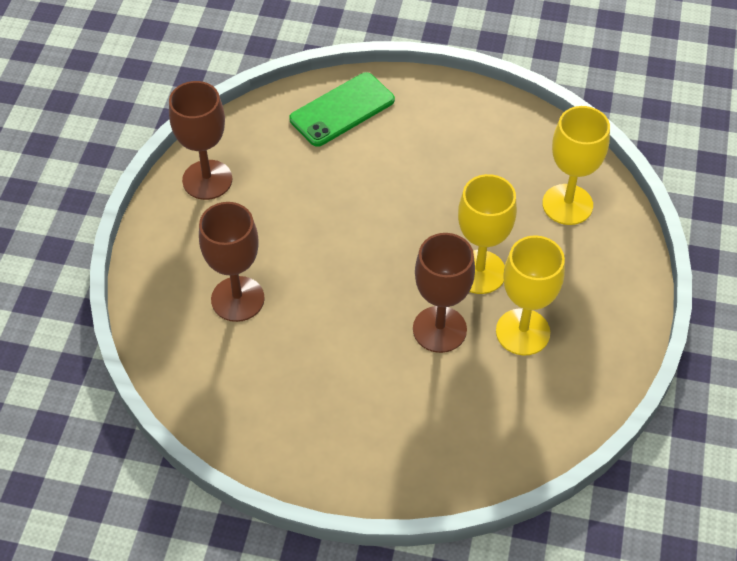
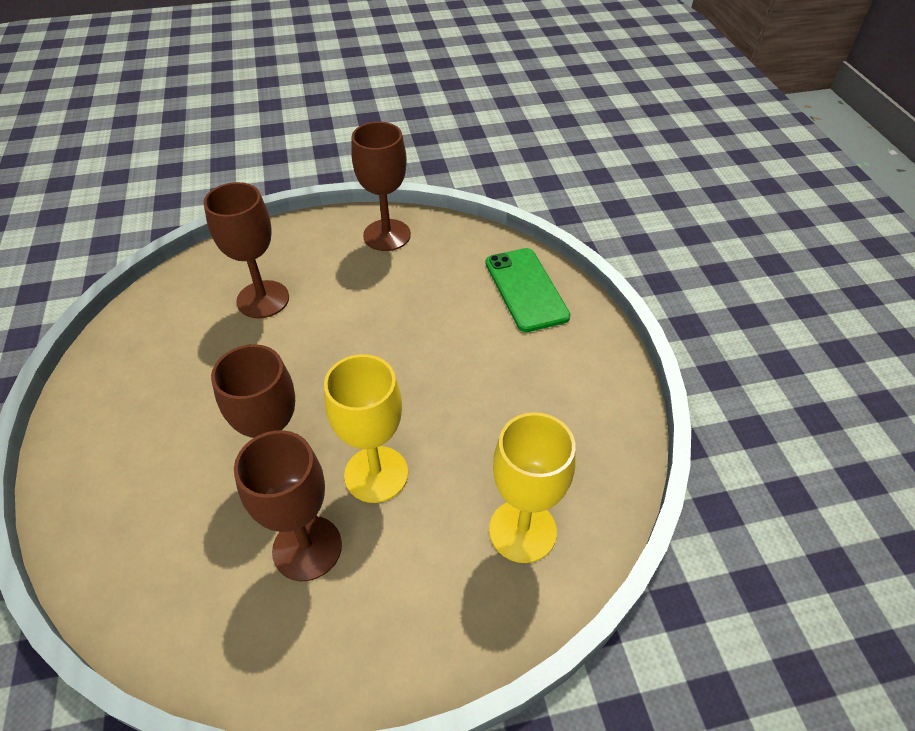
camera: 65 degrees right, 5 degrees down
(342, 110) = (525, 289): green phone -> green phone turned 45 degrees clockwise
(522, 332) = (307, 548): yellow goblet -> brown goblet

Exercise details
All of the listing is to be written out exactly, with the pictures left out.

Exercise output
camera: 65 degrees right, 5 degrees down
(342, 110) = (525, 289): green phone -> green phone turned 45 degrees clockwise
(522, 332) = (307, 548): yellow goblet -> brown goblet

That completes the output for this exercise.